_WHAT THE TASK REQUIRES_: Among the entries below, take the line with "SW2: button (+12V, N023)" and the line with "C4: none -> 680pF (GND, N023)", and output them and every line between them exactly, with nothing else.

_Difference listings_:
------
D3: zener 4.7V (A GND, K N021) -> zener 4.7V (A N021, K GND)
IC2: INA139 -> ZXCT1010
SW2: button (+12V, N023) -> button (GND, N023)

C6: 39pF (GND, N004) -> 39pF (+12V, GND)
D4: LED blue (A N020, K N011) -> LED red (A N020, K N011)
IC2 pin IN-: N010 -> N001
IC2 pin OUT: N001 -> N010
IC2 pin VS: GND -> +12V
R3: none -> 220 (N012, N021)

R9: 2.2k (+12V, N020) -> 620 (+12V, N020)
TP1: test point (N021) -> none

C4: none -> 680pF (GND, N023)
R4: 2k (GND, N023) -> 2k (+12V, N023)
------
_RESULT FOR THIS TASK_:
SW2: button (+12V, N023) -> button (GND, N023)

C6: 39pF (GND, N004) -> 39pF (+12V, GND)
D4: LED blue (A N020, K N011) -> LED red (A N020, K N011)
IC2 pin IN-: N010 -> N001
IC2 pin OUT: N001 -> N010
IC2 pin VS: GND -> +12V
R3: none -> 220 (N012, N021)

R9: 2.2k (+12V, N020) -> 620 (+12V, N020)
TP1: test point (N021) -> none

C4: none -> 680pF (GND, N023)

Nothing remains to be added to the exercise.